* Data excerpts:
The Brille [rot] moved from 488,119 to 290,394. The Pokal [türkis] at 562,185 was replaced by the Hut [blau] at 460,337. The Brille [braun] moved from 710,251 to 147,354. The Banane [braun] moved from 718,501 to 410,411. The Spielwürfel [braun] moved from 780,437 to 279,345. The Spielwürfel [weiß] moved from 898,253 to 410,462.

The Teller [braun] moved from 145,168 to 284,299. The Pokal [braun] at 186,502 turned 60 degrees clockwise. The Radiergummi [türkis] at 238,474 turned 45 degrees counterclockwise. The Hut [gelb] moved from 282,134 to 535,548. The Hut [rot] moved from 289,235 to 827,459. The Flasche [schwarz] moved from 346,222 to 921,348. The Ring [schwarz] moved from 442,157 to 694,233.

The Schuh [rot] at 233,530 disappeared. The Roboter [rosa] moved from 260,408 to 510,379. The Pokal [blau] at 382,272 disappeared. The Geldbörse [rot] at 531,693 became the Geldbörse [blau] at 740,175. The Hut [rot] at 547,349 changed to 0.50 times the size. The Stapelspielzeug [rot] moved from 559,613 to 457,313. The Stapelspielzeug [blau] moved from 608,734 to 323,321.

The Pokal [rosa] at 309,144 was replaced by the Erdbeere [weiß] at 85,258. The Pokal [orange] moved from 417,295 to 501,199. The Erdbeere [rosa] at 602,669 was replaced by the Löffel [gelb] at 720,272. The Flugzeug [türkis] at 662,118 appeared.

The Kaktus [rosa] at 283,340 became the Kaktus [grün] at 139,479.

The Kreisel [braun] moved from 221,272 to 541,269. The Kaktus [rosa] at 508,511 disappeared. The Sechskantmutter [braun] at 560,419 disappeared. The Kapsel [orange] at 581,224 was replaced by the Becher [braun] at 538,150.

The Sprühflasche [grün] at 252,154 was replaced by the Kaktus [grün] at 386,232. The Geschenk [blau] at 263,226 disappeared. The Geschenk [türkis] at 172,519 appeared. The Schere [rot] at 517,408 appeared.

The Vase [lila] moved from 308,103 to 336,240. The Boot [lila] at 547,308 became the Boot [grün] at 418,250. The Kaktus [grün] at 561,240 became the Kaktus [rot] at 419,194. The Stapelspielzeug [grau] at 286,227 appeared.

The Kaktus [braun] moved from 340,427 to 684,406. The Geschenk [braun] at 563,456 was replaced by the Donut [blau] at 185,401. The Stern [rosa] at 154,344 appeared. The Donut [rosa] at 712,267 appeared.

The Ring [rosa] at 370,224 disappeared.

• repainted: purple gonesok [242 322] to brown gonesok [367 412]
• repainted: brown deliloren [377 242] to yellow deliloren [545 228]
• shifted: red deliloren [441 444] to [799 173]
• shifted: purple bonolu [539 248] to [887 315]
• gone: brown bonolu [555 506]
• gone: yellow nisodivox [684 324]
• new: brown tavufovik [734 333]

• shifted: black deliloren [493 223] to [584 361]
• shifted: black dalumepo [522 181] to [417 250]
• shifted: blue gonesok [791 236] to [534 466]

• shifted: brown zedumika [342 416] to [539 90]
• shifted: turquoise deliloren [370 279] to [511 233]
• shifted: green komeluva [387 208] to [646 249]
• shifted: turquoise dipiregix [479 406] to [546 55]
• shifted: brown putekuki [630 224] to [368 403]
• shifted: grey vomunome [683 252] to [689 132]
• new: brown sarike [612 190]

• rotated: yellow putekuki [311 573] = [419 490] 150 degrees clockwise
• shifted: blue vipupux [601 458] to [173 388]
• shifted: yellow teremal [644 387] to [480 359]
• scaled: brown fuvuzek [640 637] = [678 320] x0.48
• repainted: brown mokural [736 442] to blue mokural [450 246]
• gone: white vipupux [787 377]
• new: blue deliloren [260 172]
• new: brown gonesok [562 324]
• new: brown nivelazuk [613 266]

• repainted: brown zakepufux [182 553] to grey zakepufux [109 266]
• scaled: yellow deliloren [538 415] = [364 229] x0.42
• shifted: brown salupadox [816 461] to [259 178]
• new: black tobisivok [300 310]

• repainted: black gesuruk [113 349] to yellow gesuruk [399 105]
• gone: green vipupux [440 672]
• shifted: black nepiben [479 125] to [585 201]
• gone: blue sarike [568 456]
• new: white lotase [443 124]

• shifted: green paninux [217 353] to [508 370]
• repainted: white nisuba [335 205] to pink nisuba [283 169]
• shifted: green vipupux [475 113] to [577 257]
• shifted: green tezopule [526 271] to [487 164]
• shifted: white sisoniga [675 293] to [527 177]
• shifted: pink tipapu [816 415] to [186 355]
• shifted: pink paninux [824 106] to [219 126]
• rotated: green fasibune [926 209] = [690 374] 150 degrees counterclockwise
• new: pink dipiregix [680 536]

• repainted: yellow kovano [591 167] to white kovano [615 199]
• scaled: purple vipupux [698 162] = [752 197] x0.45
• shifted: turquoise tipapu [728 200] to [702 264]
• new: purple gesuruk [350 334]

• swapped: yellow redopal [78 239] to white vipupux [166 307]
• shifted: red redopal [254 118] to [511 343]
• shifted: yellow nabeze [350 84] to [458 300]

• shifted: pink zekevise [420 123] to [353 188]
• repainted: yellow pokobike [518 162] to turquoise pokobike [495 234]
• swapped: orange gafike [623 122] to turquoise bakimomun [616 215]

* Exercise prompt:
Pull out each line of the entries that contains "bonolu".

* Response:
• shifted: purple bonolu [539 248] to [887 315]
• gone: brown bonolu [555 506]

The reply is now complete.